Task directions:
Repeat the data as given. Images do not go in the copy.

Data:
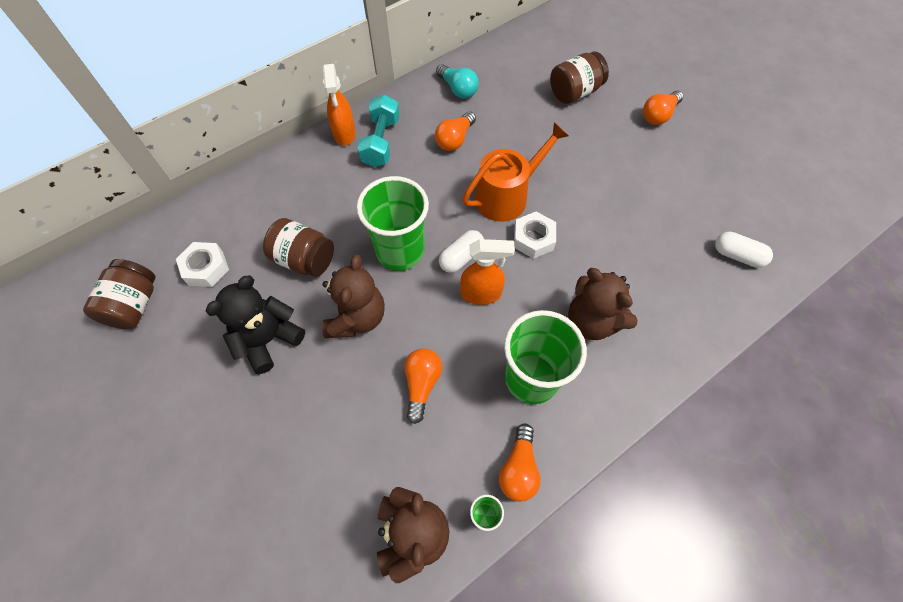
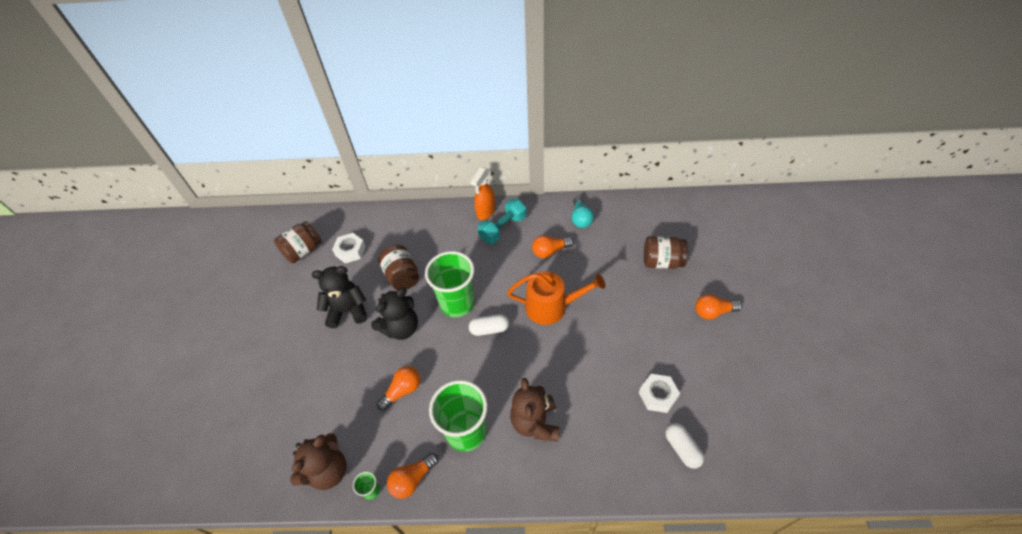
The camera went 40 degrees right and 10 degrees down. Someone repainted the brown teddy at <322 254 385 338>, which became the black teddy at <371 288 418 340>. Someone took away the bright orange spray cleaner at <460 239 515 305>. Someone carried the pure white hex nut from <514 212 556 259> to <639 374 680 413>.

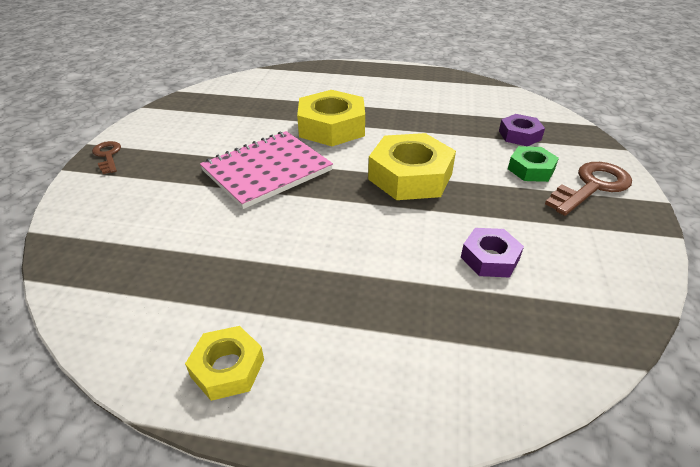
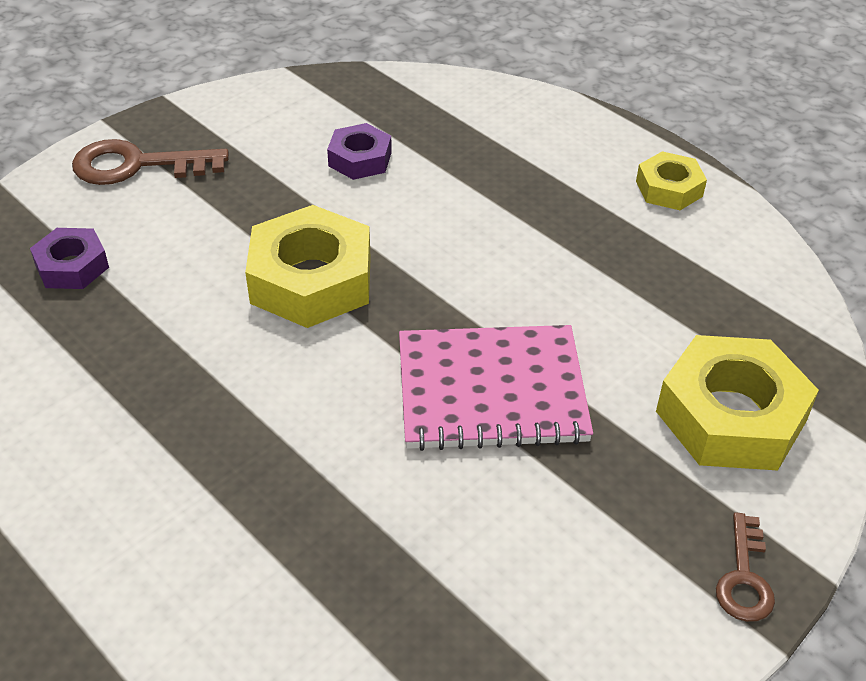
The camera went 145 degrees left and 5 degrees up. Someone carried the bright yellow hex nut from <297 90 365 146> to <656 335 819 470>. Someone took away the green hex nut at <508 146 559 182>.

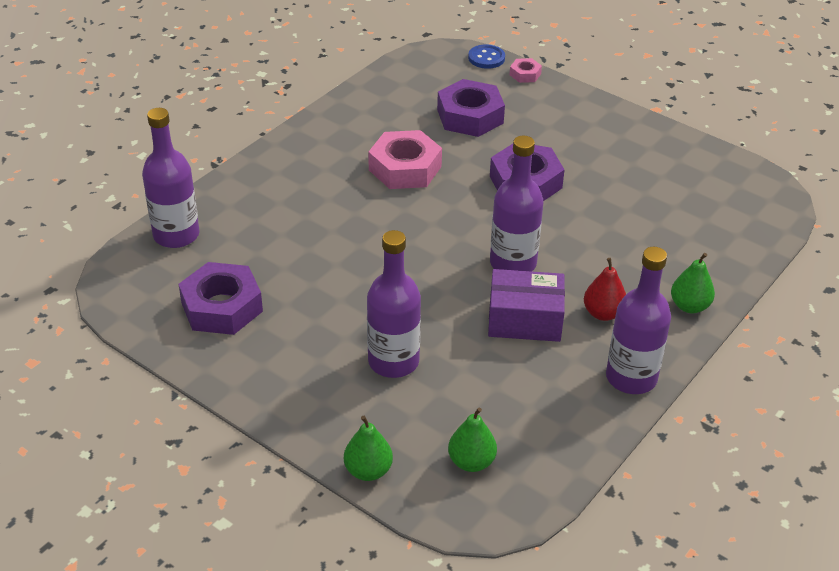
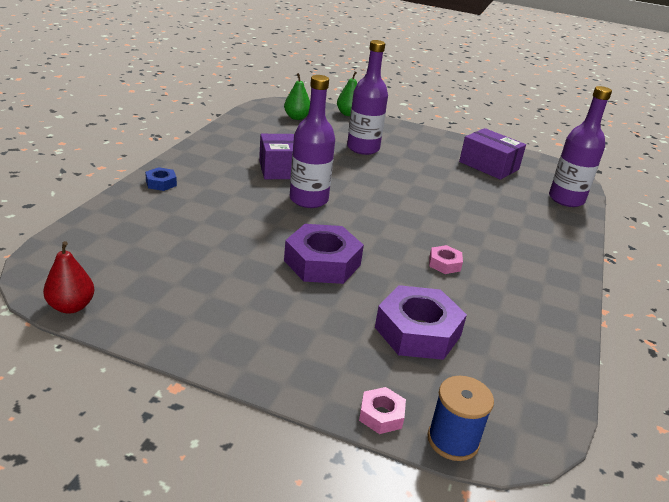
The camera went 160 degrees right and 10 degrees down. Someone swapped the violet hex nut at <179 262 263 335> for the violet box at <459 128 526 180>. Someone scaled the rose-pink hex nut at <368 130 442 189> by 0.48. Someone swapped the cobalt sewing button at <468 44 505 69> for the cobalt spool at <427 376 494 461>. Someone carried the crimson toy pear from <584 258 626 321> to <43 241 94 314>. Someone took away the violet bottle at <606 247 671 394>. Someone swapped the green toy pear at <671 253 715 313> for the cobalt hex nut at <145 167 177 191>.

Answer area:
The camera went 40 degrees right and 10 degrees down. Someone repainted the brown teddy at <322 254 385 338>, which became the black teddy at <371 288 418 340>. Someone took away the bright orange spray cleaner at <460 239 515 305>. Someone carried the pure white hex nut from <514 212 556 259> to <639 374 680 413>.

The camera went 145 degrees left and 5 degrees up. Someone carried the bright yellow hex nut from <297 90 365 146> to <656 335 819 470>. Someone took away the green hex nut at <508 146 559 182>.

The camera went 160 degrees right and 10 degrees down. Someone swapped the violet hex nut at <179 262 263 335> for the violet box at <459 128 526 180>. Someone scaled the rose-pink hex nut at <368 130 442 189> by 0.48. Someone swapped the cobalt sewing button at <468 44 505 69> for the cobalt spool at <427 376 494 461>. Someone carried the crimson toy pear from <584 258 626 321> to <43 241 94 314>. Someone took away the violet bottle at <606 247 671 394>. Someone swapped the green toy pear at <671 253 715 313> for the cobalt hex nut at <145 167 177 191>.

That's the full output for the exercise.